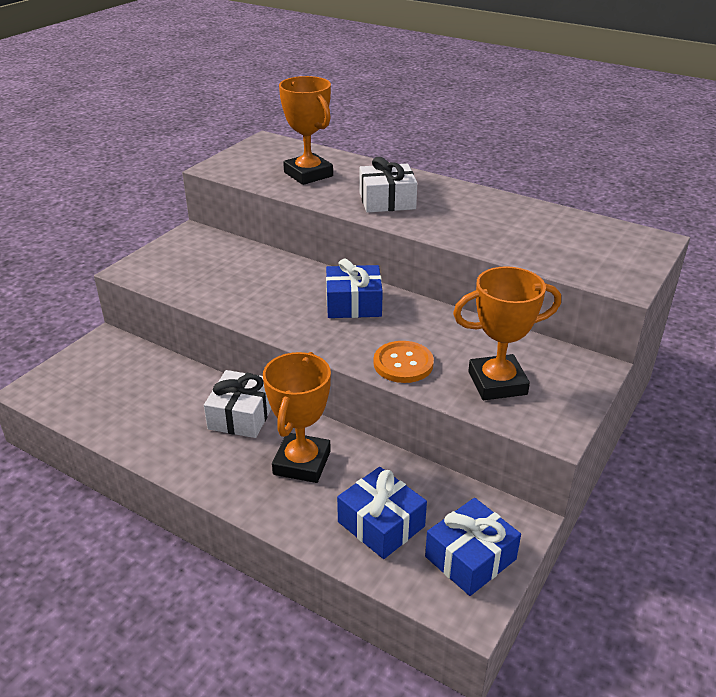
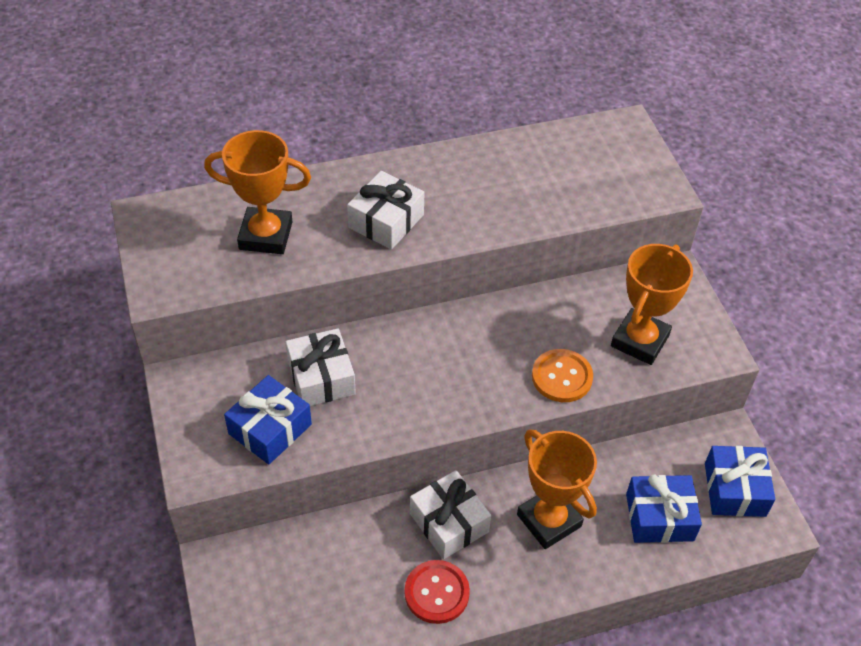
camera: 50 degrees left, 15 degrees up
(175, 441) = (436, 593): none -> red button
(259, 273) = (321, 378): none -> white gift
(353, 304) = (446, 347): blue gift -> blue gift (270, 429)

- What is needed
Exclude all images and retype the data precisely.

- Response for this exercise
camera: 50 degrees left, 15 degrees up
(175, 441) = (436, 593): none -> red button
(259, 273) = (321, 378): none -> white gift
(353, 304) = (446, 347): blue gift -> blue gift (270, 429)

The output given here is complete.